━━━ EXTRACTED DATA

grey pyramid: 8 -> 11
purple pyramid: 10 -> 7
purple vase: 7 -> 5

━━━━━━
━━━ EXTRACTED DATA

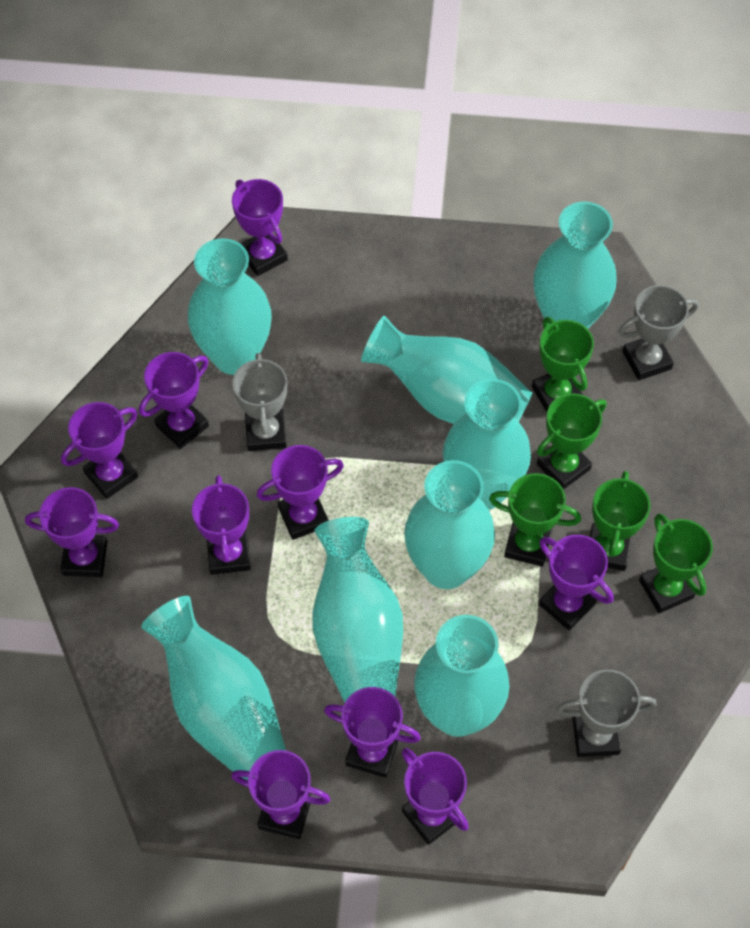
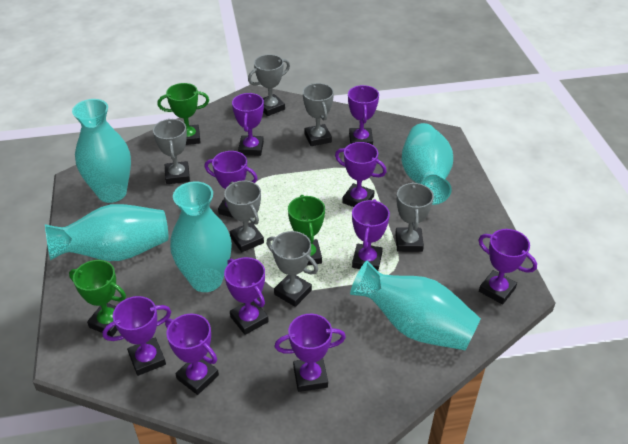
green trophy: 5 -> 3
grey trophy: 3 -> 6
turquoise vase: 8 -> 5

━━━━━━
━━━ EXTRACTED DATA

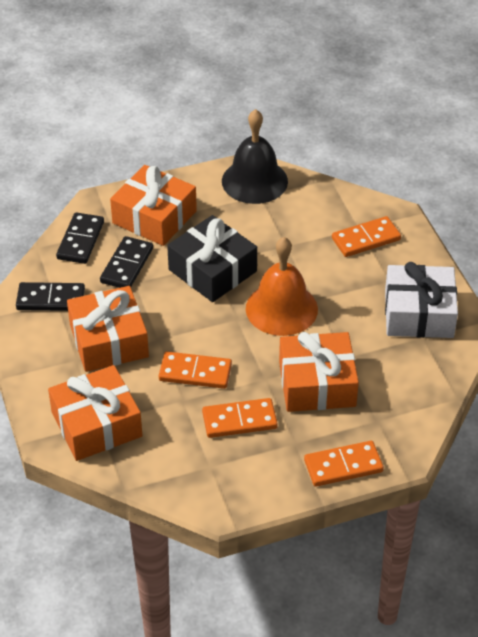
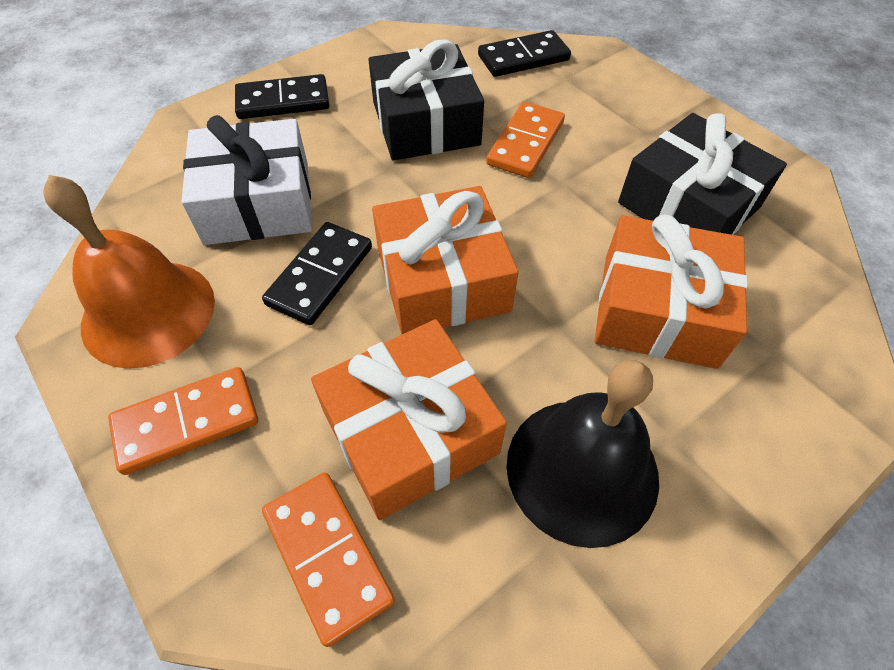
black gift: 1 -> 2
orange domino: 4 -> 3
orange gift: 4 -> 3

━━━━━━

TASK TO COMPLETE: Find where the line with "green trophy: 5 -> 3" sits in the material above, then copy exactly from it through the line with "turquoise vase: 8 -> 5". Add no other line.

REPLY TO THE TASK:
green trophy: 5 -> 3
grey trophy: 3 -> 6
turquoise vase: 8 -> 5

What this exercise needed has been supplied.